Reproduce all of the entries character for character, while leaving out any pictures they contain.

** DATA SUPPLIED follows **

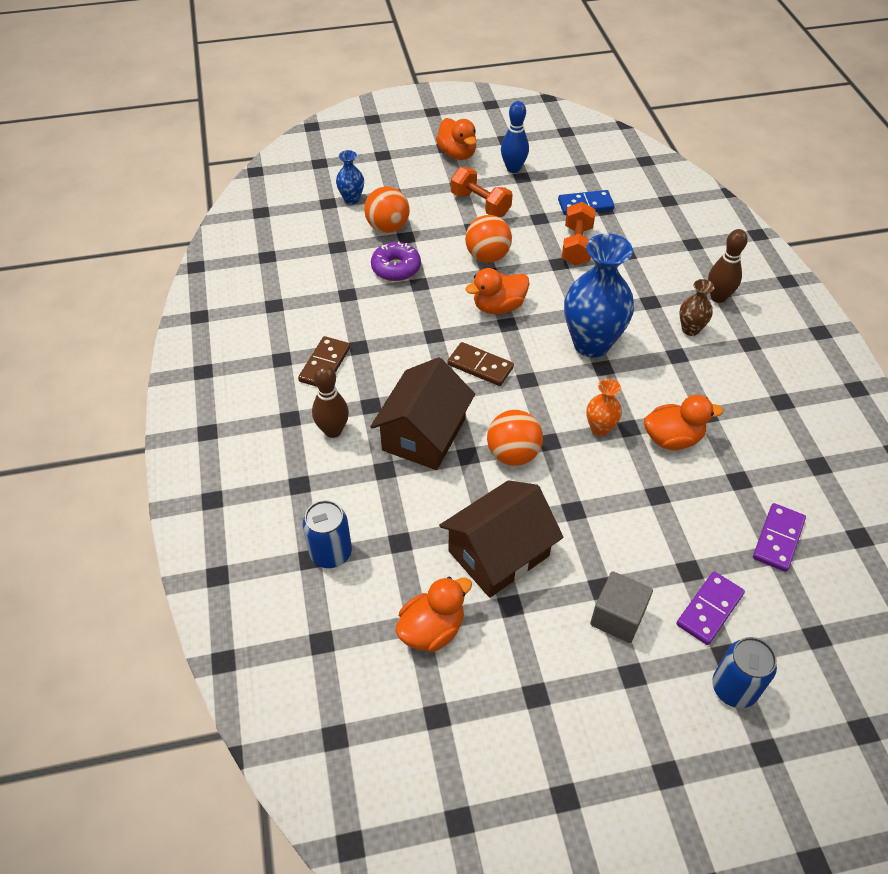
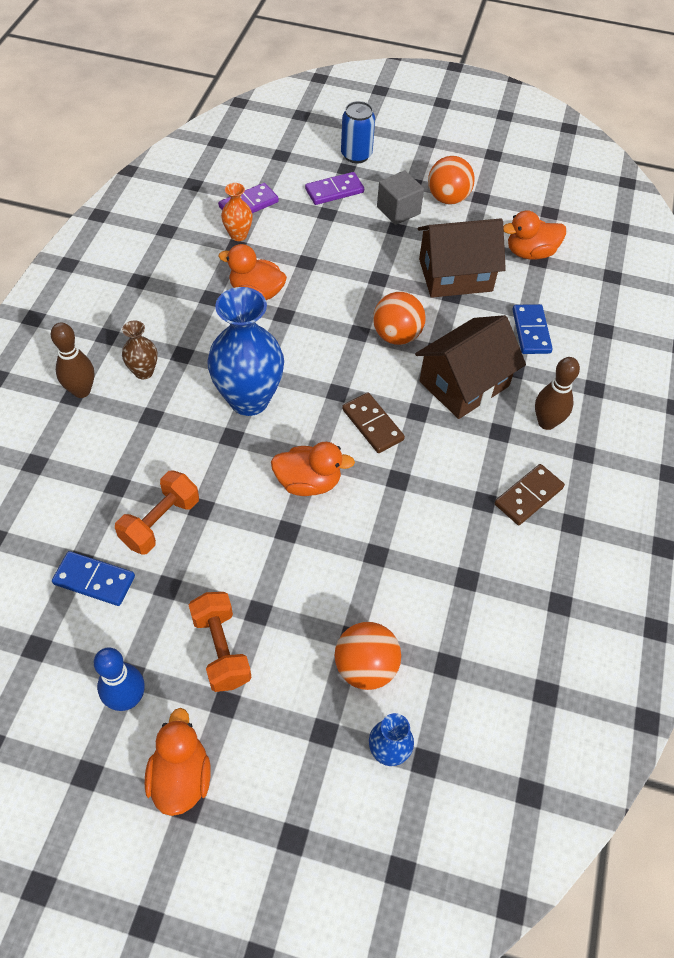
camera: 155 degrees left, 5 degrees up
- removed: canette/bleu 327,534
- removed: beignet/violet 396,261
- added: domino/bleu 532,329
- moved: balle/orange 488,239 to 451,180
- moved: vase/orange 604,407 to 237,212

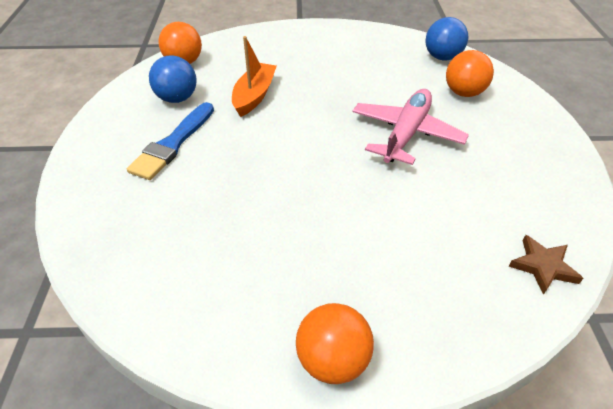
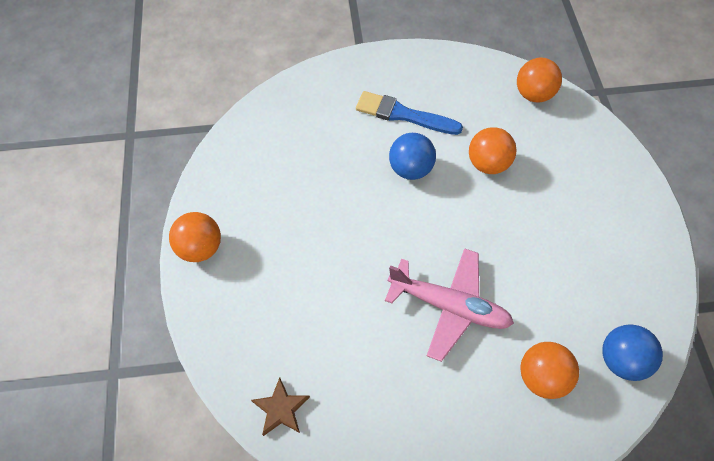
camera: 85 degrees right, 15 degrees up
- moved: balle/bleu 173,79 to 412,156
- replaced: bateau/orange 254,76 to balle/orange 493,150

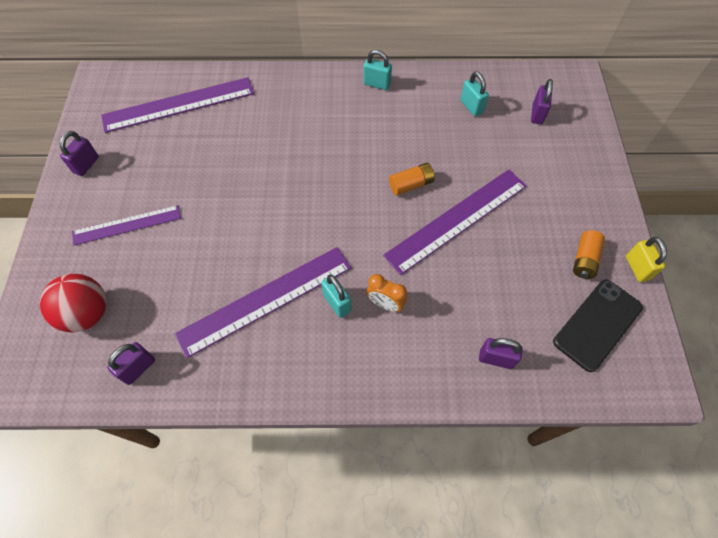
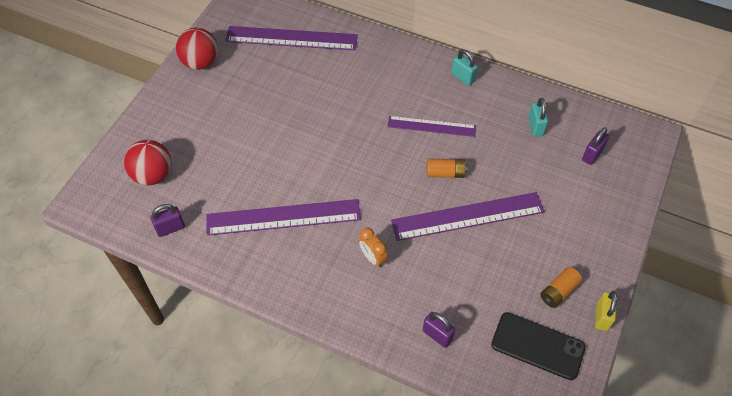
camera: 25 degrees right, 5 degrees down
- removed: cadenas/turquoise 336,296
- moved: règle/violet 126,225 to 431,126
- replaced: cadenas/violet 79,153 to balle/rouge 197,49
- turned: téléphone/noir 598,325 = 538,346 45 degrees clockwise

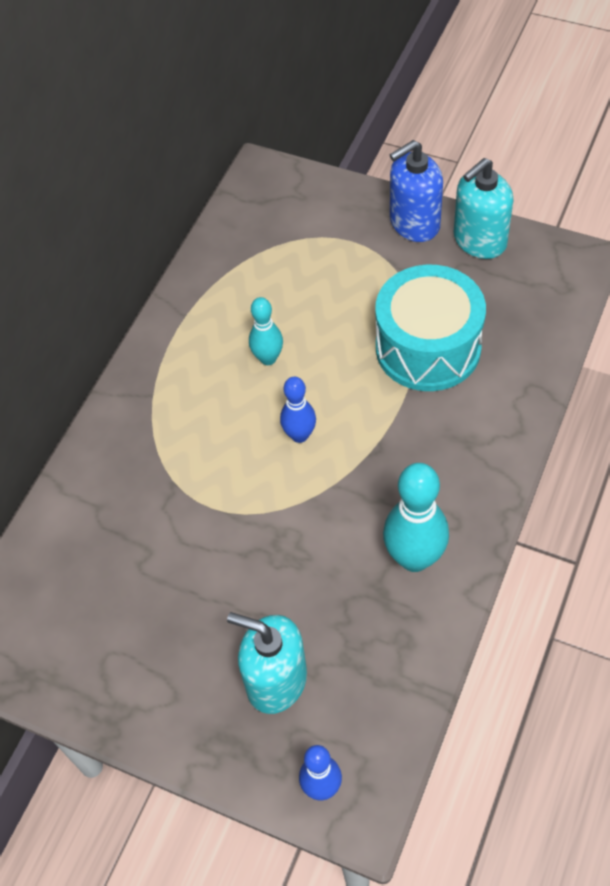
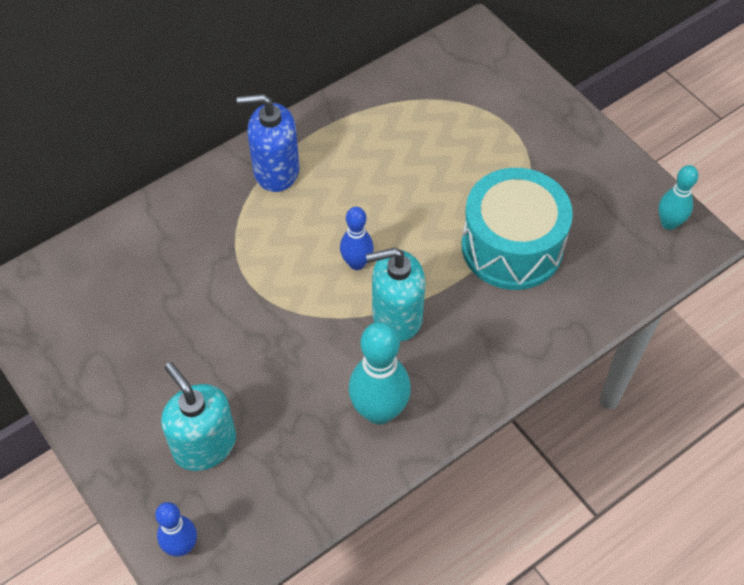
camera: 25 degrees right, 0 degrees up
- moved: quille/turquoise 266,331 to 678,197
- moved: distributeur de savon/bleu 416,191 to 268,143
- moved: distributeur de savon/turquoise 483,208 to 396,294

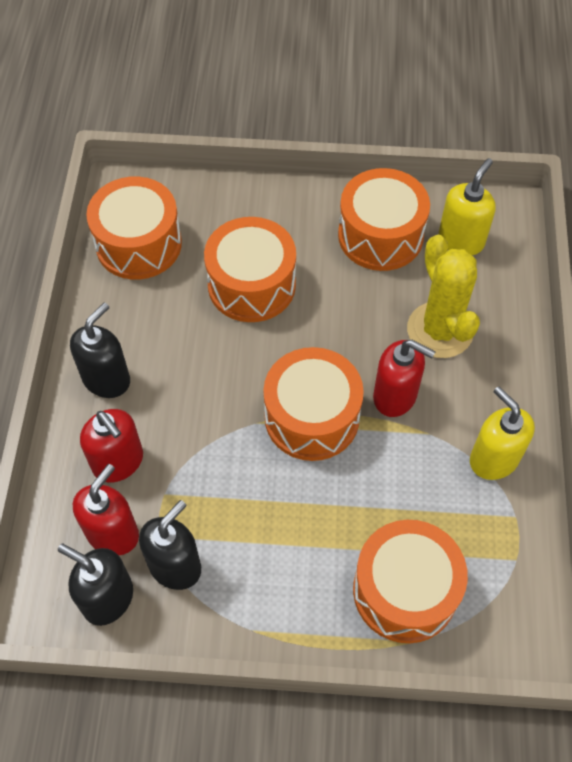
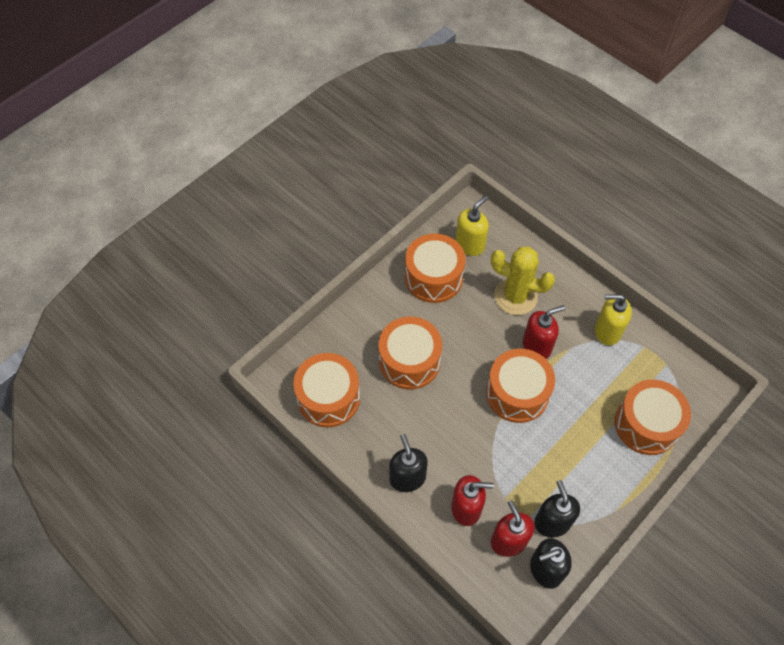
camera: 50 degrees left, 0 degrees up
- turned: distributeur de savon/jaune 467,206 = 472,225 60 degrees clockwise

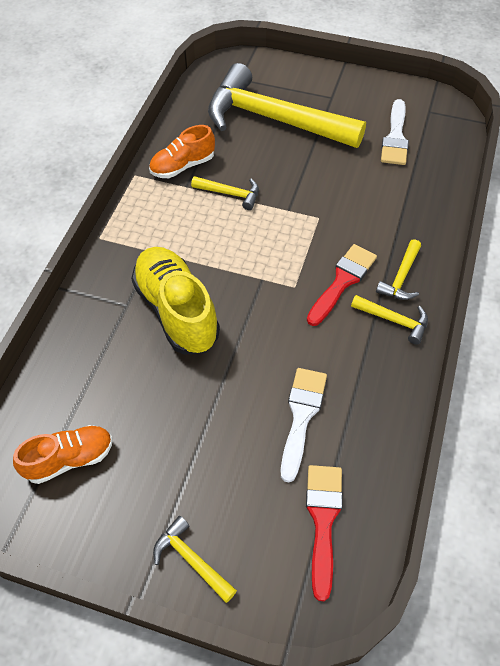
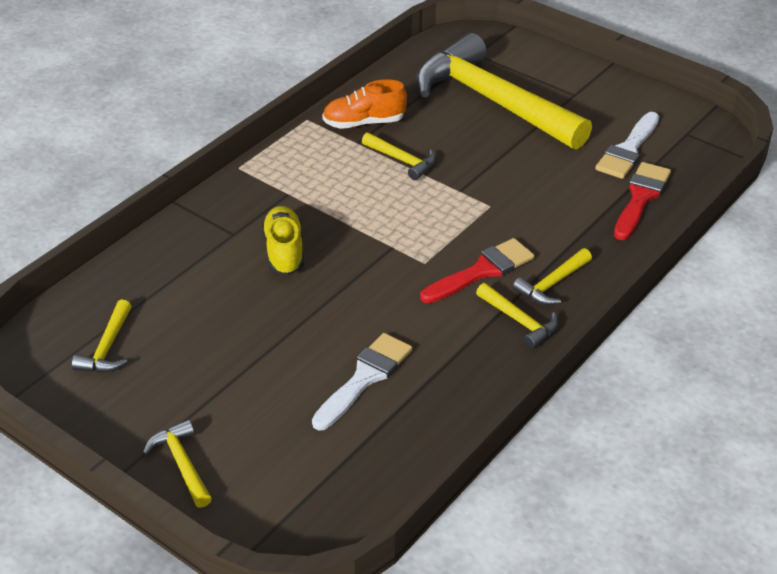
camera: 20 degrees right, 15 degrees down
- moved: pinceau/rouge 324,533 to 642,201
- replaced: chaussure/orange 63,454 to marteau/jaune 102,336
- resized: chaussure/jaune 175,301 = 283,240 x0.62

** End of DATA SUPPLIED **

__SOLUTION TO THIS TASK__
camera: 155 degrees left, 5 degrees up
- removed: canette/bleu 327,534
- removed: beignet/violet 396,261
- added: domino/bleu 532,329
- moved: balle/orange 488,239 to 451,180
- moved: vase/orange 604,407 to 237,212

camera: 85 degrees right, 15 degrees up
- moved: balle/bleu 173,79 to 412,156
- replaced: bateau/orange 254,76 to balle/orange 493,150

camera: 25 degrees right, 5 degrees down
- removed: cadenas/turquoise 336,296
- moved: règle/violet 126,225 to 431,126
- replaced: cadenas/violet 79,153 to balle/rouge 197,49
- turned: téléphone/noir 598,325 = 538,346 45 degrees clockwise

camera: 25 degrees right, 0 degrees up
- moved: quille/turquoise 266,331 to 678,197
- moved: distributeur de savon/bleu 416,191 to 268,143
- moved: distributeur de savon/turquoise 483,208 to 396,294

camera: 50 degrees left, 0 degrees up
- turned: distributeur de savon/jaune 467,206 = 472,225 60 degrees clockwise

camera: 20 degrees right, 15 degrees down
- moved: pinceau/rouge 324,533 to 642,201
- replaced: chaussure/orange 63,454 to marteau/jaune 102,336
- resized: chaussure/jaune 175,301 = 283,240 x0.62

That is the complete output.